▸ **Information given**:
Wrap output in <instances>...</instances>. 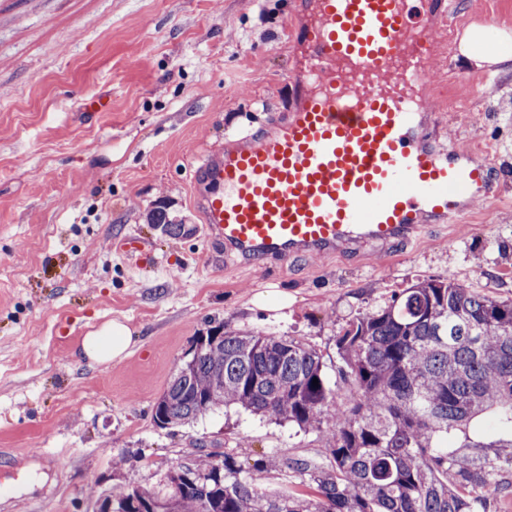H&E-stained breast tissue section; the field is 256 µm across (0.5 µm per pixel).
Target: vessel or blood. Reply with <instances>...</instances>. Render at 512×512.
<instances>
[{"mask_svg":"<svg viewBox=\"0 0 512 512\" xmlns=\"http://www.w3.org/2000/svg\"><path fill=\"white\" fill-rule=\"evenodd\" d=\"M294 111L194 172L207 240L243 266L394 250L498 196L477 152L437 149L417 98L447 0H301Z\"/></svg>","mask_w":512,"mask_h":512,"instance_id":"b4317fda","label":"vessel or blood"}]
</instances>
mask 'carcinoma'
Returning a JSON list of instances; mask_svg holds the SVG:
<instances>
[{"mask_svg": "<svg viewBox=\"0 0 512 512\" xmlns=\"http://www.w3.org/2000/svg\"><path fill=\"white\" fill-rule=\"evenodd\" d=\"M149 219L181 231L162 206ZM336 349L347 386L339 402L315 348L219 324L195 338L152 410L164 428L231 406L308 431L328 427L329 465L286 462L302 491L266 490L269 459L245 467L210 452L151 488L114 496L102 487L99 503L113 512H495L497 498L512 495V438L466 434L489 408L512 424V299L423 279L347 323ZM458 432L459 448L449 443Z\"/></svg>", "mask_w": 512, "mask_h": 512, "instance_id": "obj_1", "label": "carcinoma"}]
</instances>
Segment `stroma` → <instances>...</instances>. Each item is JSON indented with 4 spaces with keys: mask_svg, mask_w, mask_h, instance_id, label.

▸ **Given exercise**: Give back exactly the lines from the one containing "Target: vessel or" to the end of the material, both ends included.

▸ **Solution for this problem**:
Target: vessel or blood. Reply with <instances>...</instances>. Render at 512×512.
<instances>
[{"mask_svg":"<svg viewBox=\"0 0 512 512\" xmlns=\"http://www.w3.org/2000/svg\"><path fill=\"white\" fill-rule=\"evenodd\" d=\"M294 111L194 172L207 240L243 266L394 250L498 196L477 152L437 149L417 98L447 0H301Z\"/></svg>","mask_w":512,"mask_h":512,"instance_id":"b4317fda","label":"vessel or blood"}]
</instances>
mask 'carcinoma'
Returning a JSON list of instances; mask_svg holds the SVG:
<instances>
[{"mask_svg": "<svg viewBox=\"0 0 512 512\" xmlns=\"http://www.w3.org/2000/svg\"><path fill=\"white\" fill-rule=\"evenodd\" d=\"M149 219L181 231L162 206ZM336 349L347 386L339 402L315 348L219 324L195 338L152 410L164 428L231 406L308 431L328 427L329 465L286 462L302 491L266 490L269 459L245 467L210 452L151 488L114 496L102 487L99 503L113 512H495L497 498L512 495V438L466 434L489 408L512 424V299L423 279L347 323ZM458 432L459 448L449 443Z\"/></svg>", "mask_w": 512, "mask_h": 512, "instance_id": "obj_1", "label": "carcinoma"}]
</instances>
Segment `stroma` → <instances>...</instances>. Each item is JSON indented with 4 spaces with keys: mask_svg, mask_w, mask_h, instance_id, label.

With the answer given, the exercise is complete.